Output the entries below exactly as written, omitting pictures.

[RECORDED DATA — start]

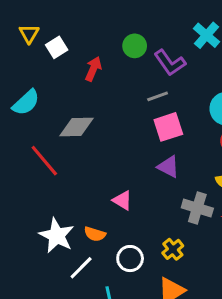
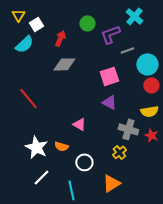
purple L-shape: (170, 63) -> (110, 34), turned 105
gray line: (158, 96) -> (127, 50), moved
cyan semicircle: (26, 102) -> (24, 44), moved
gray diamond: (76, 127) -> (64, 64), moved
yellow cross: (173, 249) -> (119, 152), moved
white line: (81, 268) -> (41, 177), moved

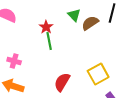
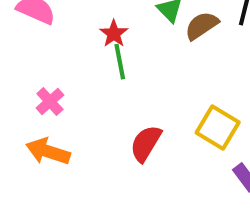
pink cross: (14, 61) -> (50, 102), turned 32
yellow square: (98, 74) -> (218, 127), turned -30

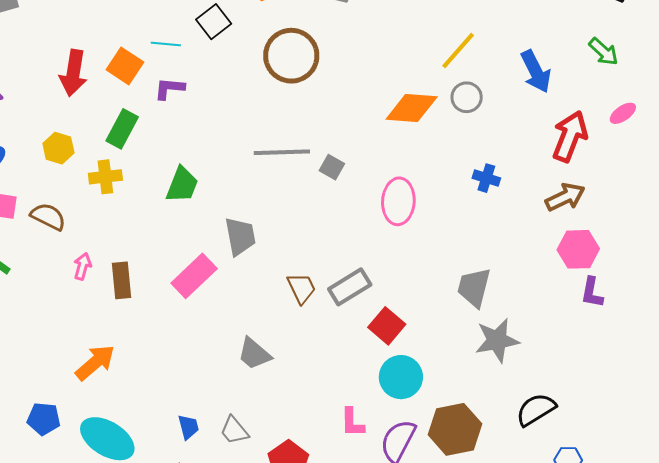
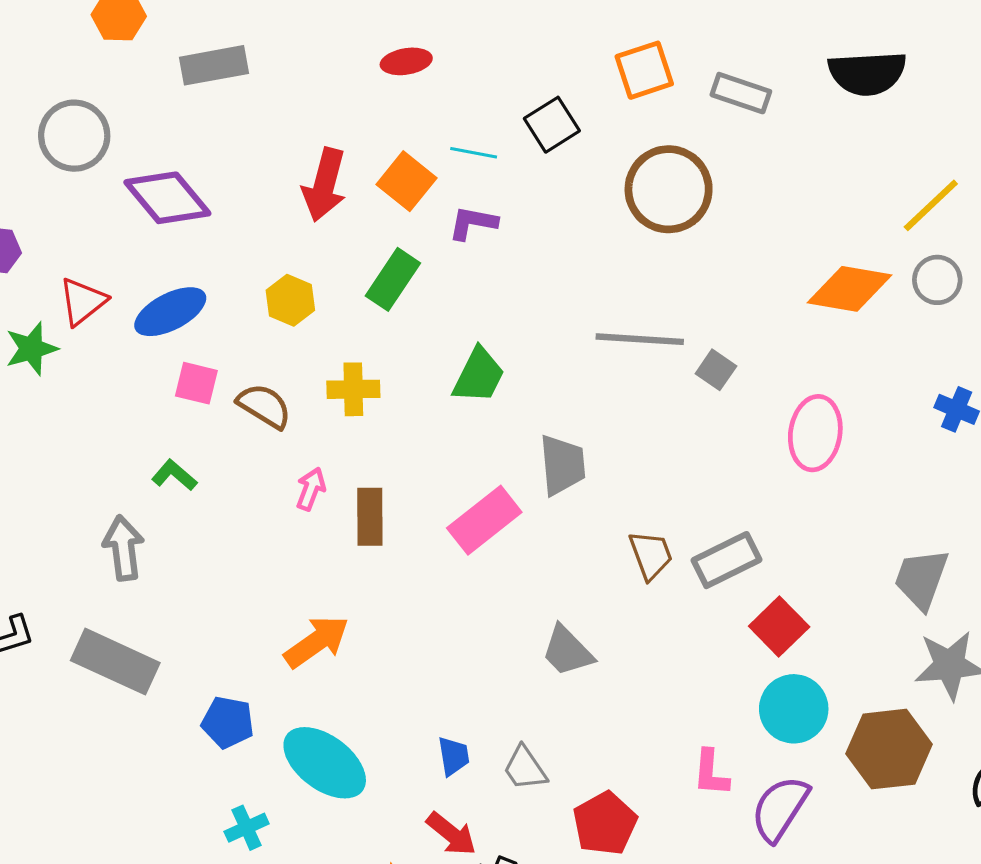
yellow cross: (105, 177) -> (353, 389), moved
brown hexagon: (455, 429) -> (889, 749), moved

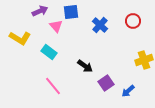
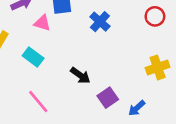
red circle: (133, 21) -> (155, 16), moved
pink triangle: (56, 26) -> (42, 23), turned -32

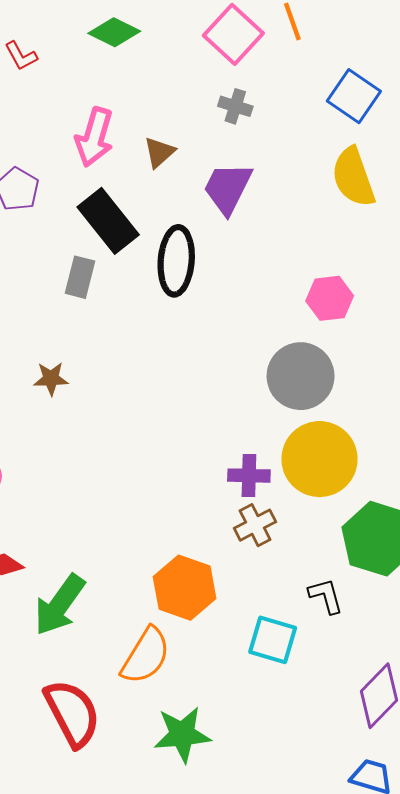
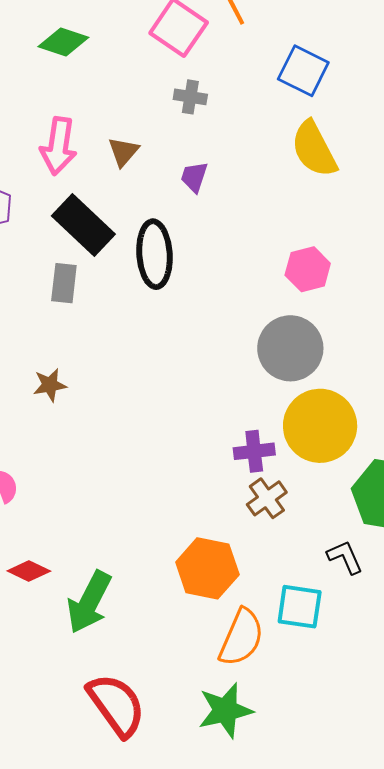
purple trapezoid: (228, 188) -> (194, 177), size x0.6
orange semicircle: (146, 656) -> (241, 637), moved

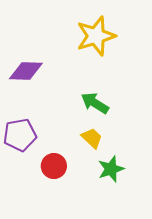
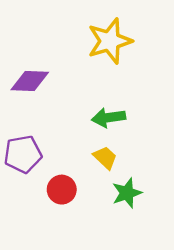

[RECORDED DATA — finish]

RESPONSE TO THIS EXERCISE:
purple L-shape: (170, 63) -> (110, 34), turned 105
gray line: (158, 96) -> (127, 50), moved
cyan semicircle: (26, 102) -> (24, 44), moved
gray diamond: (76, 127) -> (64, 64), moved
yellow cross: (173, 249) -> (119, 152), moved
white line: (81, 268) -> (41, 177), moved

pink cross: (14, 61) -> (50, 102), turned 32
yellow square: (98, 74) -> (218, 127), turned -30

yellow cross: (105, 177) -> (353, 389), moved
brown hexagon: (455, 429) -> (889, 749), moved

red circle: (133, 21) -> (155, 16), moved
pink triangle: (56, 26) -> (42, 23), turned -32

purple trapezoid: (228, 188) -> (194, 177), size x0.6
orange semicircle: (146, 656) -> (241, 637), moved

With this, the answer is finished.